Exercise details –
Nothing but the lines from the one containing "brown calculator: 2 -> 3" through the last line of the records below should be written out, each exactly as it stands.

== Data records

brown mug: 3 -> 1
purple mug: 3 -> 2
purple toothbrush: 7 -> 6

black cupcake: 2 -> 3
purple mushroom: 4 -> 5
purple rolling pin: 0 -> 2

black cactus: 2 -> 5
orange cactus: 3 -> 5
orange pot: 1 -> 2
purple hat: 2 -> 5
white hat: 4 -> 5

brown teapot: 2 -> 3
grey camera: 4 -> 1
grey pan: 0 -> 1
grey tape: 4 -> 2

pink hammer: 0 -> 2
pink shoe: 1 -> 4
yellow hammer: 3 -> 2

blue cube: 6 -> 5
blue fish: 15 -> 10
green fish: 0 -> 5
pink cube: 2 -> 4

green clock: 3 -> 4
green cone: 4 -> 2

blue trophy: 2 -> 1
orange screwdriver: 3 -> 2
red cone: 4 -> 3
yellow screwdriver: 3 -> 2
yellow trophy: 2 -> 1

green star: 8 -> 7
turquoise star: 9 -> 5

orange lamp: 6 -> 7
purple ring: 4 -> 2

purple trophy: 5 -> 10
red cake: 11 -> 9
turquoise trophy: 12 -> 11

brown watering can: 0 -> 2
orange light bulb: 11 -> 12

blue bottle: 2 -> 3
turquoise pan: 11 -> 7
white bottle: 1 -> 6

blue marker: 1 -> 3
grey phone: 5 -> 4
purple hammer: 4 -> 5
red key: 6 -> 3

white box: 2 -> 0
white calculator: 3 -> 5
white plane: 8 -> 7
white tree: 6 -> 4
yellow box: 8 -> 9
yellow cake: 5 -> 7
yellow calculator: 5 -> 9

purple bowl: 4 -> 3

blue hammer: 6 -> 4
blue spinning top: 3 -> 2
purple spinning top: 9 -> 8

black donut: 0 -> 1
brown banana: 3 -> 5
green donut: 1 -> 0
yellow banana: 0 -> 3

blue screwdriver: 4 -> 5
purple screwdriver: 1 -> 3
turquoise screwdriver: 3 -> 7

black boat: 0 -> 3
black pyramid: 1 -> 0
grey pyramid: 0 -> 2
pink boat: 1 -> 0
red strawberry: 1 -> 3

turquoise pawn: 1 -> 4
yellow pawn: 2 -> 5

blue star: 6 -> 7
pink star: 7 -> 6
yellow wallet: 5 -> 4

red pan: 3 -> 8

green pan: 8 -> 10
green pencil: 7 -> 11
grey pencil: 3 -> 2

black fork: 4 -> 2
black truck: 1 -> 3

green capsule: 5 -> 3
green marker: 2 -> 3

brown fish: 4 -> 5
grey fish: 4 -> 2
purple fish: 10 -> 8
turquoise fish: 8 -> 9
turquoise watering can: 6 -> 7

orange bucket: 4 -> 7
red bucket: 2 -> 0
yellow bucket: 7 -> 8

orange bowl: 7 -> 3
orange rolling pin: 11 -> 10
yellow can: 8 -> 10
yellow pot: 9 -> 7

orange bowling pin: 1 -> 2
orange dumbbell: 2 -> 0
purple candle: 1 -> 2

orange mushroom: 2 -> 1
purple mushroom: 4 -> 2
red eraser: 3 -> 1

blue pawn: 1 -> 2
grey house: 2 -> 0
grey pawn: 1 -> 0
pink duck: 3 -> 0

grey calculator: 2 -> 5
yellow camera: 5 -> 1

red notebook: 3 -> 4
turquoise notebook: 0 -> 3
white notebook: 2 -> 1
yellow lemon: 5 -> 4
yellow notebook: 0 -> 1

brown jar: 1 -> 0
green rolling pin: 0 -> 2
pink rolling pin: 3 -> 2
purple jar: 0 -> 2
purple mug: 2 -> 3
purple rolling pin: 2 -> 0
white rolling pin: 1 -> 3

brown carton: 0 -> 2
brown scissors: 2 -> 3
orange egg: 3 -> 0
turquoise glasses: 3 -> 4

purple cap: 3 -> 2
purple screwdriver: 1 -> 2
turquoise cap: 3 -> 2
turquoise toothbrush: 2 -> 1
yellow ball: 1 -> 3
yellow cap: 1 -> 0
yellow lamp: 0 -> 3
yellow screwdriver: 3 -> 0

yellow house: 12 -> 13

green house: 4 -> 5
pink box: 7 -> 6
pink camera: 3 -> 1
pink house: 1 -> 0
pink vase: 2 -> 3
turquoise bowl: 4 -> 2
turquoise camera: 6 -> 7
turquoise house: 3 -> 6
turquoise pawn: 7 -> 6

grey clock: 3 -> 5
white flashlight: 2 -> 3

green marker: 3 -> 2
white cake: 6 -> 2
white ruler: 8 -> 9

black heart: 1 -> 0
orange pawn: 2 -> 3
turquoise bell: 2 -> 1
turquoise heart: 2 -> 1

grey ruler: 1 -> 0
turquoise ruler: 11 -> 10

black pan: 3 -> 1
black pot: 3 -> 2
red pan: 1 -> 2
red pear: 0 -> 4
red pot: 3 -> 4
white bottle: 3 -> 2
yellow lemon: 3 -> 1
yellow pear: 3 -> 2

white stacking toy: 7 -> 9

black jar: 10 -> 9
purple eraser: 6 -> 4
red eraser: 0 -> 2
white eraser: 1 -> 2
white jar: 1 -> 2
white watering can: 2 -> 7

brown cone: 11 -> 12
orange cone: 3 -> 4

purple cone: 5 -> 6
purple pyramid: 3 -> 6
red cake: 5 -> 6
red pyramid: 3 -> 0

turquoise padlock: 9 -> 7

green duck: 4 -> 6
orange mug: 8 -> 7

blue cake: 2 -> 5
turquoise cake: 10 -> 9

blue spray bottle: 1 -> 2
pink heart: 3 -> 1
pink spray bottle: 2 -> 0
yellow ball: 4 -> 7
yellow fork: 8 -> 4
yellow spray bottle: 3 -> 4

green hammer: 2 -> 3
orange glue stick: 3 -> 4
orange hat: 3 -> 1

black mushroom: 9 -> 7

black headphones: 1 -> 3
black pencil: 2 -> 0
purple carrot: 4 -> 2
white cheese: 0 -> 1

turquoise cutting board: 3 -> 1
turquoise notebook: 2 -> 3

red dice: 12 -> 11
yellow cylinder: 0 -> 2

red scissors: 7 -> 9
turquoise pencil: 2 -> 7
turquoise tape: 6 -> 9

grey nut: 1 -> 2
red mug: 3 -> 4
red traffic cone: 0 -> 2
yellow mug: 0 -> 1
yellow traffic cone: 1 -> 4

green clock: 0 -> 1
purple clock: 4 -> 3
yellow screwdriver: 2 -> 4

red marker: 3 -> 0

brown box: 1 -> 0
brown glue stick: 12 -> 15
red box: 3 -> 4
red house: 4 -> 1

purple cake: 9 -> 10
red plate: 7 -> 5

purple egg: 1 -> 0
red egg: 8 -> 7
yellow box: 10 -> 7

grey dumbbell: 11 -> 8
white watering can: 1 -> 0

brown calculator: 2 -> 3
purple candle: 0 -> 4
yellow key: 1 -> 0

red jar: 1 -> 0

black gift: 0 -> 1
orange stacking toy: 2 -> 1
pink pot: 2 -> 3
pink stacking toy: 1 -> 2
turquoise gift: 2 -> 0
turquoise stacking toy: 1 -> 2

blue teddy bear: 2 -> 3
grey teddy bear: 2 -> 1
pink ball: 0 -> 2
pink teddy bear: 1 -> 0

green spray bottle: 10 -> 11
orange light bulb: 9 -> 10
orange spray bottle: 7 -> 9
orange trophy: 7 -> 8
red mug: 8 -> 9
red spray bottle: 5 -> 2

====

Solution to the problem –
brown calculator: 2 -> 3
purple candle: 0 -> 4
yellow key: 1 -> 0

red jar: 1 -> 0

black gift: 0 -> 1
orange stacking toy: 2 -> 1
pink pot: 2 -> 3
pink stacking toy: 1 -> 2
turquoise gift: 2 -> 0
turquoise stacking toy: 1 -> 2

blue teddy bear: 2 -> 3
grey teddy bear: 2 -> 1
pink ball: 0 -> 2
pink teddy bear: 1 -> 0

green spray bottle: 10 -> 11
orange light bulb: 9 -> 10
orange spray bottle: 7 -> 9
orange trophy: 7 -> 8
red mug: 8 -> 9
red spray bottle: 5 -> 2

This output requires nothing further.